# Records supplied
::::

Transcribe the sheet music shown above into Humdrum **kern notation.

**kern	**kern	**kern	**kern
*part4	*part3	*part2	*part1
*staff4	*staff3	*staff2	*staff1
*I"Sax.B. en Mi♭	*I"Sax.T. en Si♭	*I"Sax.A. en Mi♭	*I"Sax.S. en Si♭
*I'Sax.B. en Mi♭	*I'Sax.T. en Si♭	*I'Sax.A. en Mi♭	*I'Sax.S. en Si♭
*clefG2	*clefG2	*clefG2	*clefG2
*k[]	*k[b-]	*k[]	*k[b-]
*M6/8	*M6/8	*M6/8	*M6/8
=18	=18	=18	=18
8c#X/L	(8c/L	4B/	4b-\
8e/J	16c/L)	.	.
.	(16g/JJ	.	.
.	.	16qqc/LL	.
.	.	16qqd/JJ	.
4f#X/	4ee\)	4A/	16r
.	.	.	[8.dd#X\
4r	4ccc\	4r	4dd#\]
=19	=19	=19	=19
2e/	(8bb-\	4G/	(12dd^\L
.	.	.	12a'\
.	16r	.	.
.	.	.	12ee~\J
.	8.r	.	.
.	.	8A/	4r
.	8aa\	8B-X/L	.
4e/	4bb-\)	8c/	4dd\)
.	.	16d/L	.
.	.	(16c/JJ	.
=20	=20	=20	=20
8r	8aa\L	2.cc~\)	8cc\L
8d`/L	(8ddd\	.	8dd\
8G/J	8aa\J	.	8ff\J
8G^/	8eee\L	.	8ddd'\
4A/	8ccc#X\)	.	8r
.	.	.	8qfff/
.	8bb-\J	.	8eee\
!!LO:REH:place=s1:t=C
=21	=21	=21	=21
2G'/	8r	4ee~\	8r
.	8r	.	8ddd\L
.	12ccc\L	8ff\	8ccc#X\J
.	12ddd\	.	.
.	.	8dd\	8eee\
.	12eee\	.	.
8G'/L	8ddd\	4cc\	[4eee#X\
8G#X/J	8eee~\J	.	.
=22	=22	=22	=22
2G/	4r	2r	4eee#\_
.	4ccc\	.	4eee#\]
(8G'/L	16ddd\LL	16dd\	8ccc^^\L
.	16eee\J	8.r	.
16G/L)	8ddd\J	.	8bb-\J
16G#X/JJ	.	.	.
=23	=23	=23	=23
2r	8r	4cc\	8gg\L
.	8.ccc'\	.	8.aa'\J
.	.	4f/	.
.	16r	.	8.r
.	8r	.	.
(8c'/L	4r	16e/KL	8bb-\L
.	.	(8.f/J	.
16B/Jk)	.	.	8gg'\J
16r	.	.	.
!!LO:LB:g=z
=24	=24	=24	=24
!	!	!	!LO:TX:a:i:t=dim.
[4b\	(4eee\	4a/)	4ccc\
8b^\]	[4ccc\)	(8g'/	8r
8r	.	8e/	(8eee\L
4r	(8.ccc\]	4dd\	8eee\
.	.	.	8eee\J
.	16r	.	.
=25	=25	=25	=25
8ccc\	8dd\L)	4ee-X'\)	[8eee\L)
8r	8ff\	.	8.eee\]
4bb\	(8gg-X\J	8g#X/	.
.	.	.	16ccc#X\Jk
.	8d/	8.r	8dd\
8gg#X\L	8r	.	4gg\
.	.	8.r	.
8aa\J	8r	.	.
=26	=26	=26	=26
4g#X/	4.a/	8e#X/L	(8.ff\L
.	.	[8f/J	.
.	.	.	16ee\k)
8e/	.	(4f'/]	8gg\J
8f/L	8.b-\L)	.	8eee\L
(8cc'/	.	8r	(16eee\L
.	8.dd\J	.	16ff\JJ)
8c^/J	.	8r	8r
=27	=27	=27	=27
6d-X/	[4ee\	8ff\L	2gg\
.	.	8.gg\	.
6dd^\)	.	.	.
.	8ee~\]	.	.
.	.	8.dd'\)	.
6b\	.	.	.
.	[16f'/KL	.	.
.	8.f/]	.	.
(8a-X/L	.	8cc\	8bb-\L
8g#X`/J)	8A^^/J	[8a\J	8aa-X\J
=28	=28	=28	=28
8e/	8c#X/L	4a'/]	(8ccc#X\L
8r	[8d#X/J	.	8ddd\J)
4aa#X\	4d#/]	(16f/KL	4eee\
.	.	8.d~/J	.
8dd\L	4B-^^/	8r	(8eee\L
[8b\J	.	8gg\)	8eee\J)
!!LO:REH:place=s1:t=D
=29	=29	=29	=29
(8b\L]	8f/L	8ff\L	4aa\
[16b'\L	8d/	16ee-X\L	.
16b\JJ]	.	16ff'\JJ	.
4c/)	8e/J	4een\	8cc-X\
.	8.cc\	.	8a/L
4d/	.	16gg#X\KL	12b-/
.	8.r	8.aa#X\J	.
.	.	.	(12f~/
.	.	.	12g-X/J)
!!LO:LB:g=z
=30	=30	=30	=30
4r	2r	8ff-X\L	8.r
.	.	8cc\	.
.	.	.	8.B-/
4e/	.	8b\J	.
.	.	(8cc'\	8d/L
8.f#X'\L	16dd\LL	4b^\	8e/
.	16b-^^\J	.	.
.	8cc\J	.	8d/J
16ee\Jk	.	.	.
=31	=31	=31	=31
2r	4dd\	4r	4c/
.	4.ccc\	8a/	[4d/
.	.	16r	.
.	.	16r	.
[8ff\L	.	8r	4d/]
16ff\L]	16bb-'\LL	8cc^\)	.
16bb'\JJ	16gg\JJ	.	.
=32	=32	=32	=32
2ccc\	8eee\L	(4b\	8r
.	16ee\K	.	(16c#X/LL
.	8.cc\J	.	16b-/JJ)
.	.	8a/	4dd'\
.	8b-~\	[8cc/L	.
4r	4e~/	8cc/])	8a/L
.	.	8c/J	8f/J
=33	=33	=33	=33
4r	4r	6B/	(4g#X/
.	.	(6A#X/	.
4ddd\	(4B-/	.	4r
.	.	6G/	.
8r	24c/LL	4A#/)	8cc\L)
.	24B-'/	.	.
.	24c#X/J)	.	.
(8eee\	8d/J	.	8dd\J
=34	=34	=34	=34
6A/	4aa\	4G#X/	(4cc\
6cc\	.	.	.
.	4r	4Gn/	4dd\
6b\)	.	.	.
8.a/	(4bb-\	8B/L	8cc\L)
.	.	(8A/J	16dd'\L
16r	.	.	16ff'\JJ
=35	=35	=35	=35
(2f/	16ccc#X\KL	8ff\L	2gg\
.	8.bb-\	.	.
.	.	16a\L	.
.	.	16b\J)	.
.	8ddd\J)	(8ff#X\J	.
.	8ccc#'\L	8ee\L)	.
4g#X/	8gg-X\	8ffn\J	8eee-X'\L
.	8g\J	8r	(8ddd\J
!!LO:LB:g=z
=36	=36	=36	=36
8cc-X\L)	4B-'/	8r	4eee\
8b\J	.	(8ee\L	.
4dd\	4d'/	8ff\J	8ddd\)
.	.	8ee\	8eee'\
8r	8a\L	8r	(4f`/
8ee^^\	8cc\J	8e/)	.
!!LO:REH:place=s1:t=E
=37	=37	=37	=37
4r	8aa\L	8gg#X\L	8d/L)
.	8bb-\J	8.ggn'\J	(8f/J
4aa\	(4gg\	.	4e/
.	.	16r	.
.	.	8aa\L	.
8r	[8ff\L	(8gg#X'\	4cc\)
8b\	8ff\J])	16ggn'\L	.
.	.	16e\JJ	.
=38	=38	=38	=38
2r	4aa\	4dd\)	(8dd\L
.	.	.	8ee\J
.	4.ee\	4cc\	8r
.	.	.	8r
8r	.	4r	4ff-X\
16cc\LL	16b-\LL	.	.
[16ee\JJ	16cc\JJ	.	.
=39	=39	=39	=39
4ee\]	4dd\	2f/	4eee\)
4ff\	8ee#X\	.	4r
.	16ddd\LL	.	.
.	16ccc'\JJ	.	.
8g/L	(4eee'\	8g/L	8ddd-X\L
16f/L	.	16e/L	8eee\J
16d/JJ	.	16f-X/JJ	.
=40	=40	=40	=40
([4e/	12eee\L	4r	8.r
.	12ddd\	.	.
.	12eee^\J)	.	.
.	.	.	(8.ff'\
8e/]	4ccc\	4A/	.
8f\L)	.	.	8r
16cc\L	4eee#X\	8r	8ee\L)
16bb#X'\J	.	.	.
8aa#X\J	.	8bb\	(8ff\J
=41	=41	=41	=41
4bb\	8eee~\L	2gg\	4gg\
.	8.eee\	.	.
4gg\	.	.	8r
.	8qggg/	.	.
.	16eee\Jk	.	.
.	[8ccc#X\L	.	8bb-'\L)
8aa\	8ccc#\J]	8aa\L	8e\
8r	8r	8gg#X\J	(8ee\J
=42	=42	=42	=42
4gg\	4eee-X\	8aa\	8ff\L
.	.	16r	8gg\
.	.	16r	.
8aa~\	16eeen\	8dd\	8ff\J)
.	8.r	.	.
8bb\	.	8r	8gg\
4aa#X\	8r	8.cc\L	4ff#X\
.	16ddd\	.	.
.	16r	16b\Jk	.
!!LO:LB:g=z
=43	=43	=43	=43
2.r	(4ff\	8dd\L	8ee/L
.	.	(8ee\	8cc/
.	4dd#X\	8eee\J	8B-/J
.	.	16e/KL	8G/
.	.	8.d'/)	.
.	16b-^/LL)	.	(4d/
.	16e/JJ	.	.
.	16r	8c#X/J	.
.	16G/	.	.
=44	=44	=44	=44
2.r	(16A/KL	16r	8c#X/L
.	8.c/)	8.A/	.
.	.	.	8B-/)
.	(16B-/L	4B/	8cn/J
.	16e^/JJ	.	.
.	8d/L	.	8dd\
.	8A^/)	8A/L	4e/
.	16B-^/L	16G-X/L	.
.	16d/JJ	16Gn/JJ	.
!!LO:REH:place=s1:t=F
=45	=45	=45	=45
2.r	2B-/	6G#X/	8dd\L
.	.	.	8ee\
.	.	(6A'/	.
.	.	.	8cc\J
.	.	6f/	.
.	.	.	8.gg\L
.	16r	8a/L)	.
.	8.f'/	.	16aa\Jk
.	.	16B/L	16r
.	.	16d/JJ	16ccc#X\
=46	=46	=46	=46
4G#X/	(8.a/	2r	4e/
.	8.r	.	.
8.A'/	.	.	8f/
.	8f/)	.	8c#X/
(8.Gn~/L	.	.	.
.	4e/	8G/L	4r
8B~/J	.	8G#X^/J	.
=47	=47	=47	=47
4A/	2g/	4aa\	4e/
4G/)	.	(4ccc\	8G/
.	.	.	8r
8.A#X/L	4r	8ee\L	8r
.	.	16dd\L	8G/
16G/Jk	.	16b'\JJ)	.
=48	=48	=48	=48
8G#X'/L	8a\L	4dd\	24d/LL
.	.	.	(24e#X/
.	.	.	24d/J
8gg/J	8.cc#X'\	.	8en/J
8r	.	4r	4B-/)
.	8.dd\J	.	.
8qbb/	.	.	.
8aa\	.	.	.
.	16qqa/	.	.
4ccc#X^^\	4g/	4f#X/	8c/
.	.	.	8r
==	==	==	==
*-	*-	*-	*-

::::

# What the task requires
Gather every line from the entries above that contains the string "place". Case matters.

# Finished task
!!LO:REH:place=s1:t=C
!!LO:REH:place=s1:t=D
!!LO:REH:place=s1:t=E
!!LO:REH:place=s1:t=F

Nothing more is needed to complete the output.